▸ Exercise
Go through the records and set each one down exactly, skipping any picture.

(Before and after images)
- - -

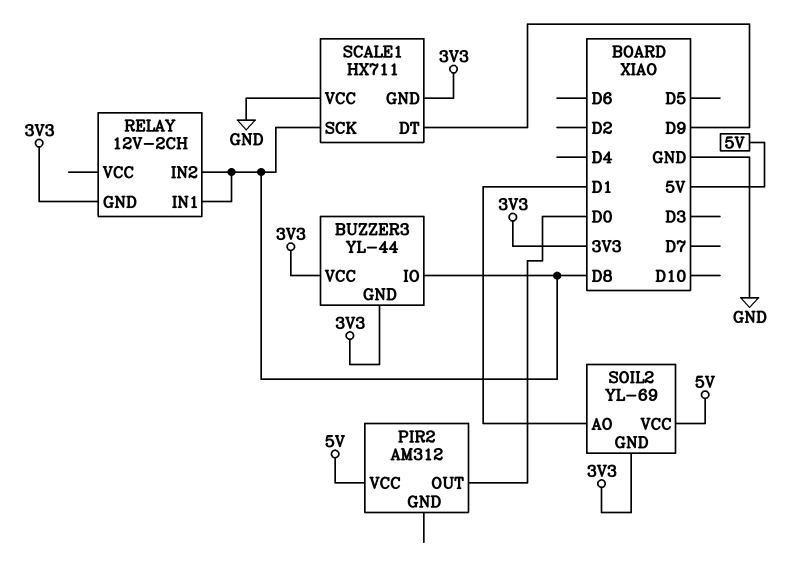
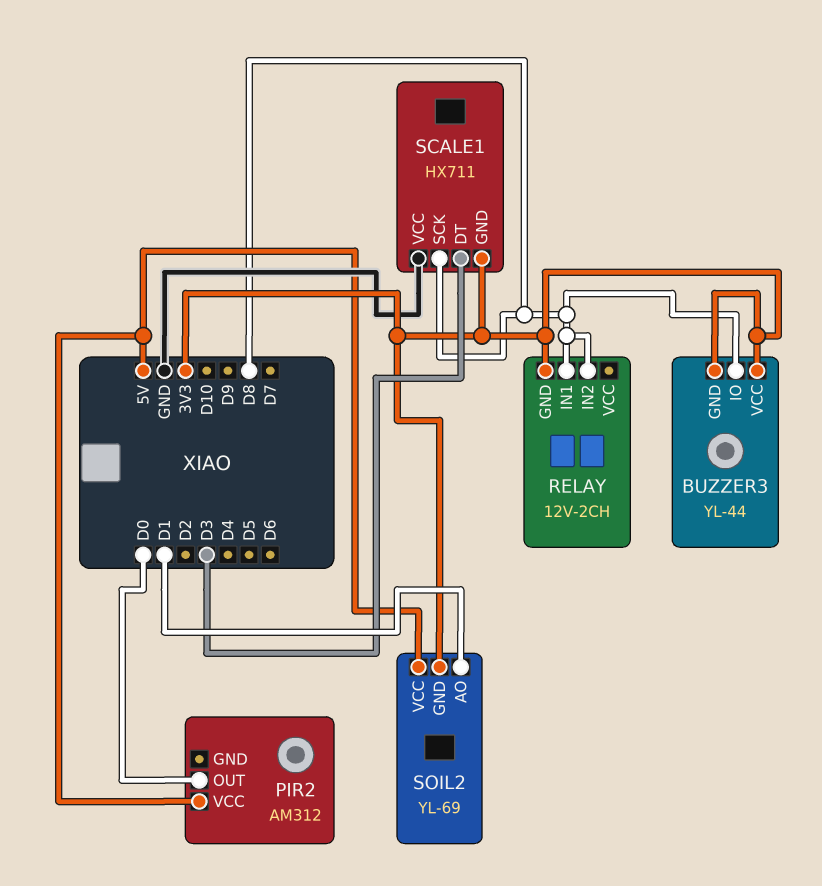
SCALE1 pin DT: D9 -> D3

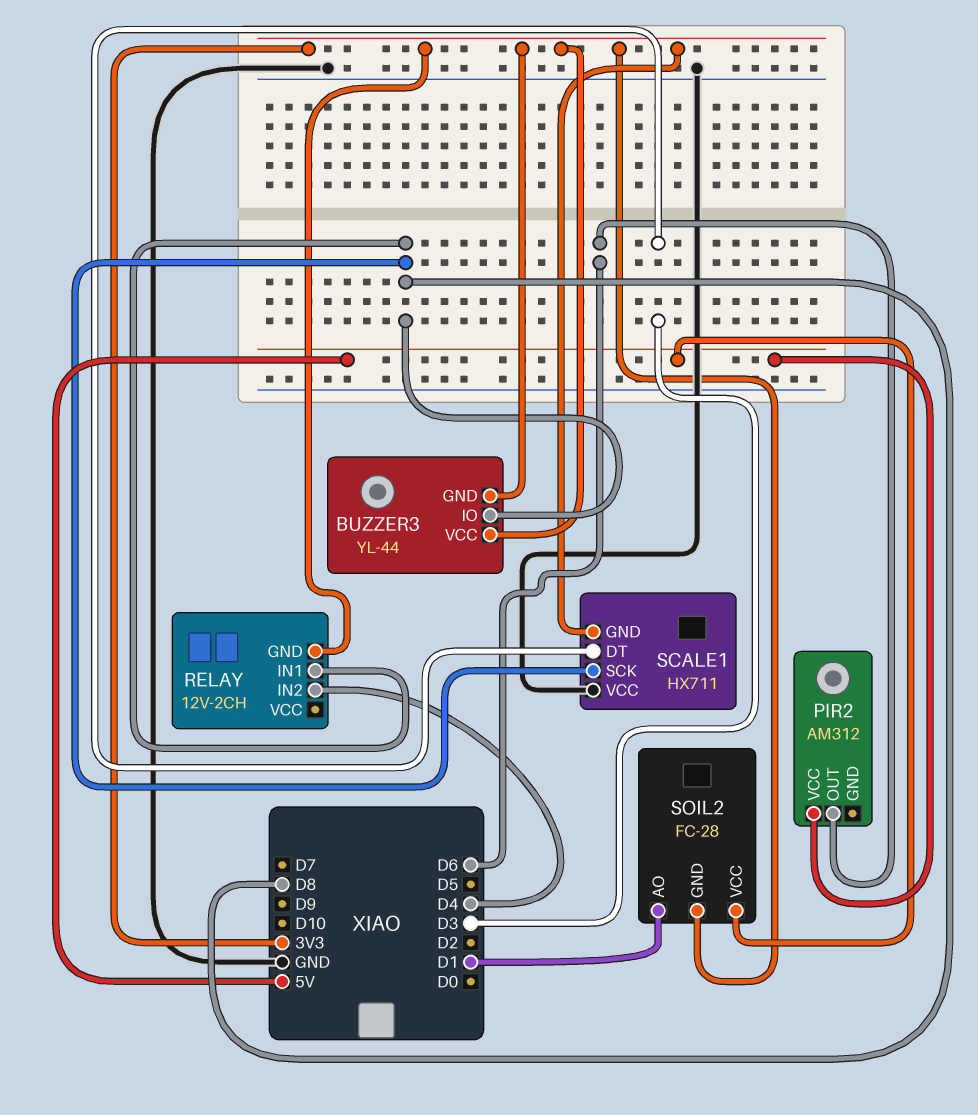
PIR2 pin OUT: D0 -> D6
RELAY pin IN2: D8 -> D4
SOIL2: YL-69 -> FC-28

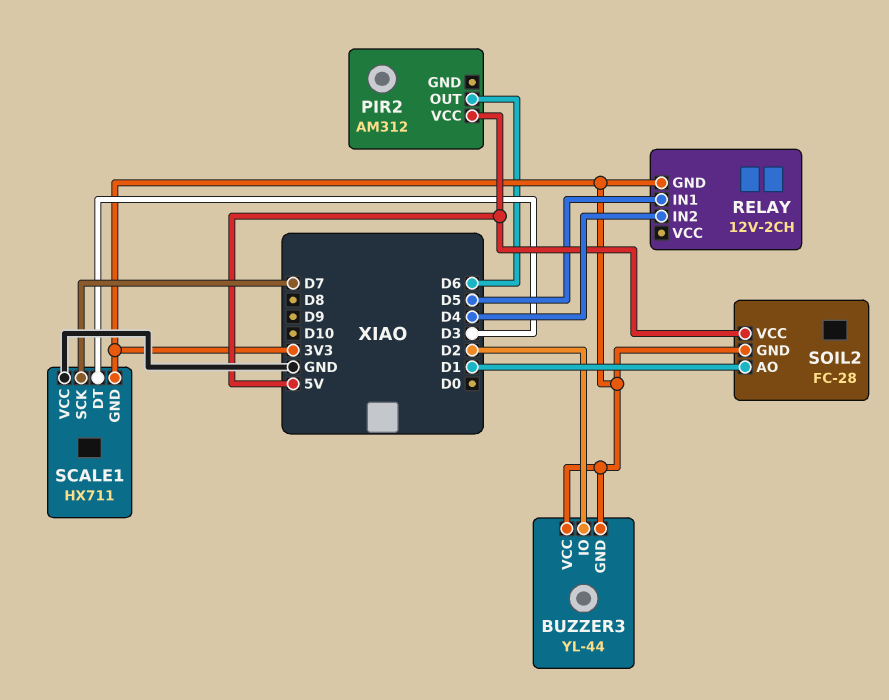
BUZZER3 pin IO: D8 -> D2
RELAY pin IN1: D8 -> D5
SCALE1 pin SCK: D8 -> D7

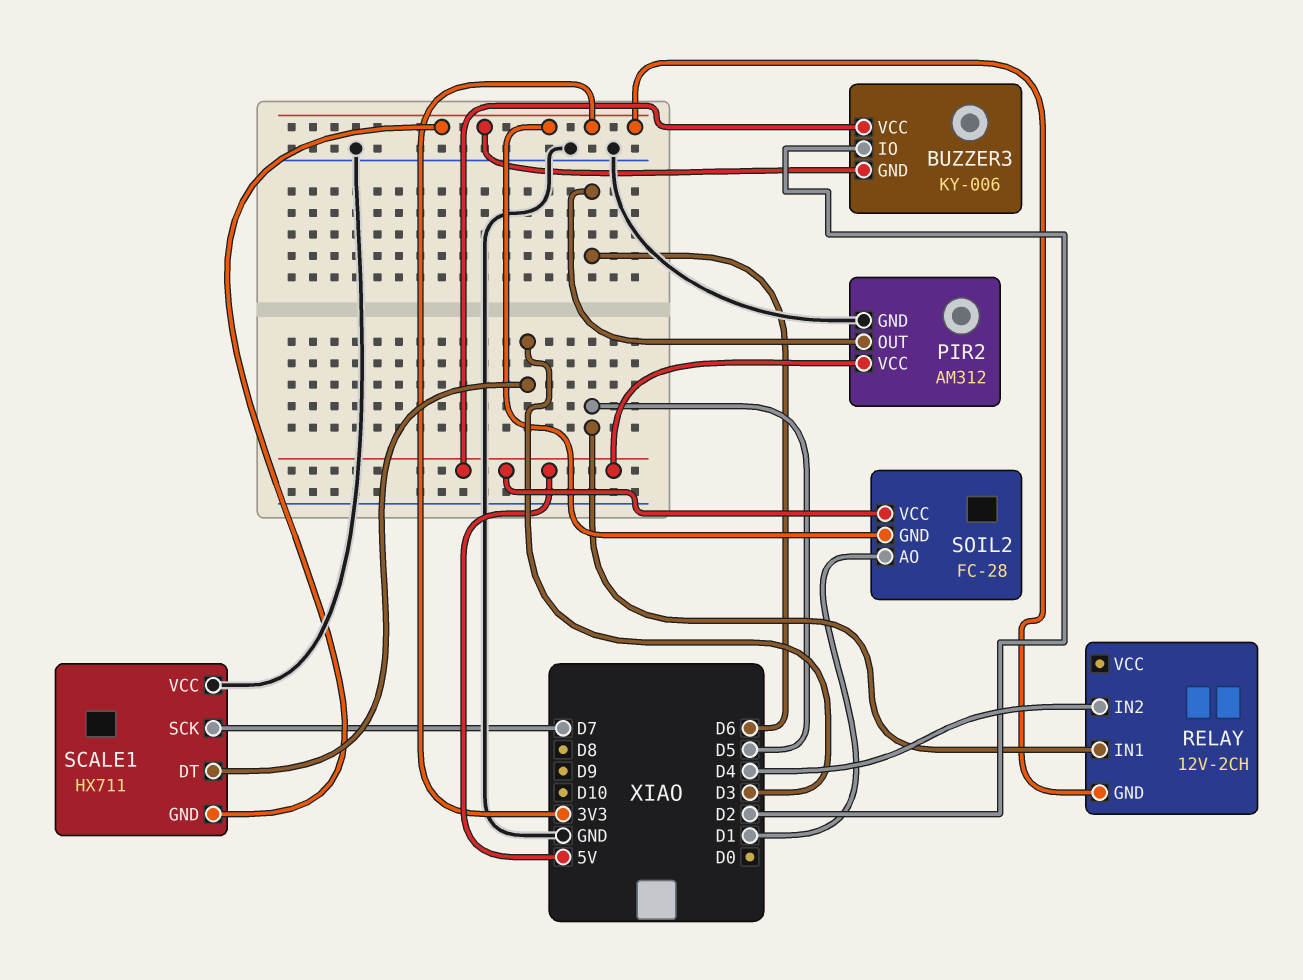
BUZZER3: YL-44 -> KY-006
BUZZER3 pin VCC: 3V3 -> 5V
PIR2 pin GND: none -> GND

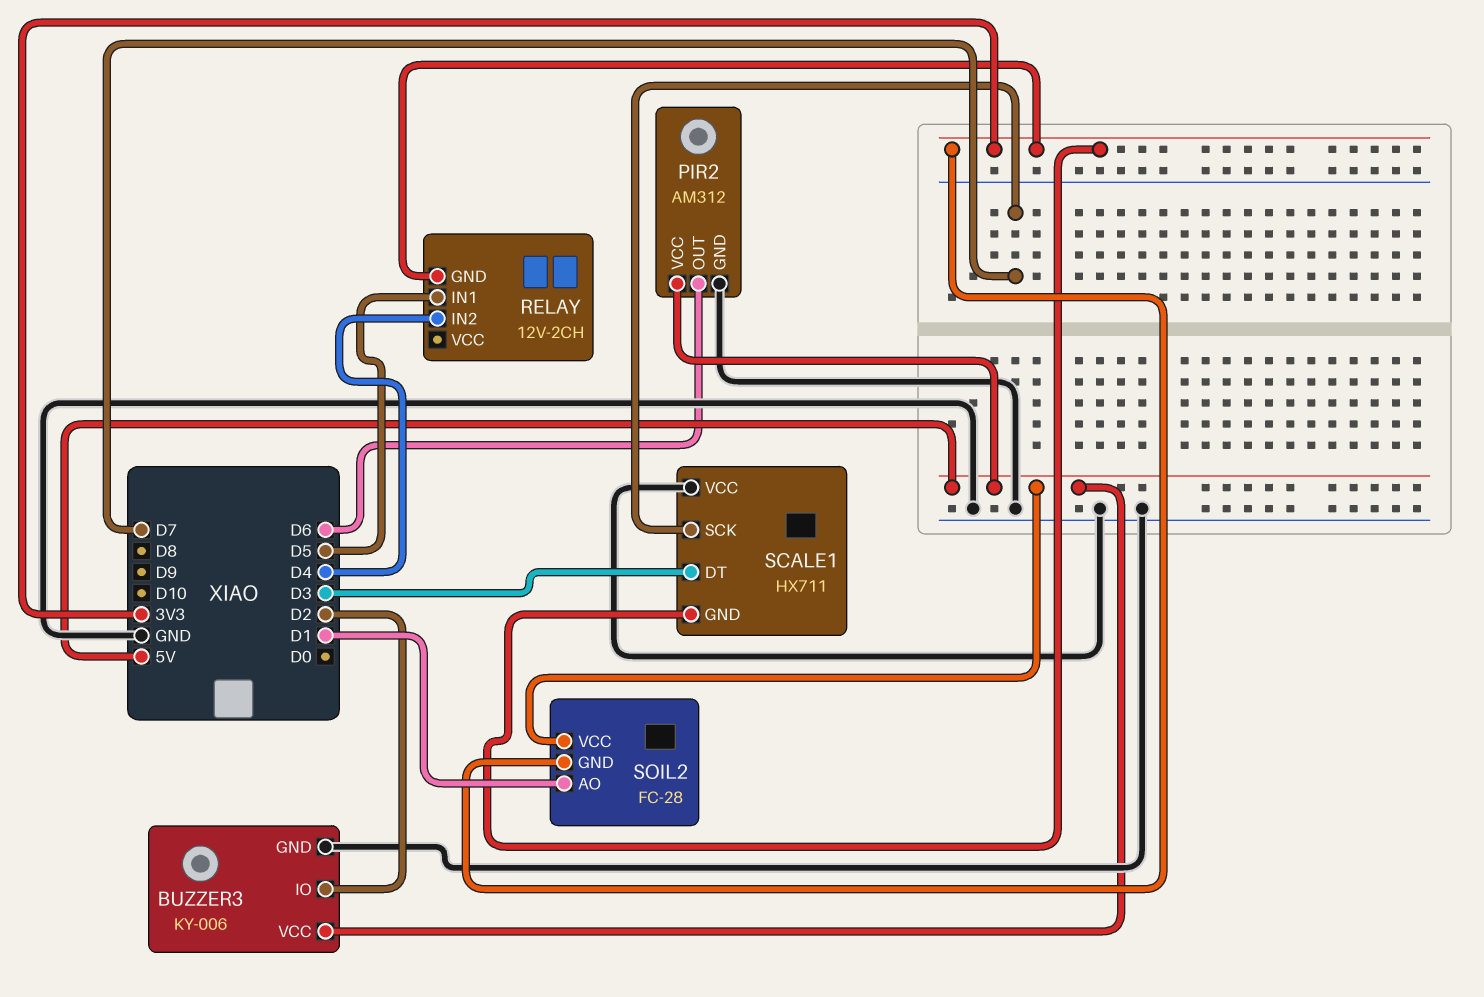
BUZZER3 pin GND: 3V3 -> GND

- - -

▸ Task result
SCALE1 pin DT: D9 -> D3

PIR2 pin OUT: D0 -> D6
RELAY pin IN2: D8 -> D4
SOIL2: YL-69 -> FC-28

BUZZER3 pin IO: D8 -> D2
RELAY pin IN1: D8 -> D5
SCALE1 pin SCK: D8 -> D7

BUZZER3: YL-44 -> KY-006
BUZZER3 pin VCC: 3V3 -> 5V
PIR2 pin GND: none -> GND

BUZZER3 pin GND: 3V3 -> GND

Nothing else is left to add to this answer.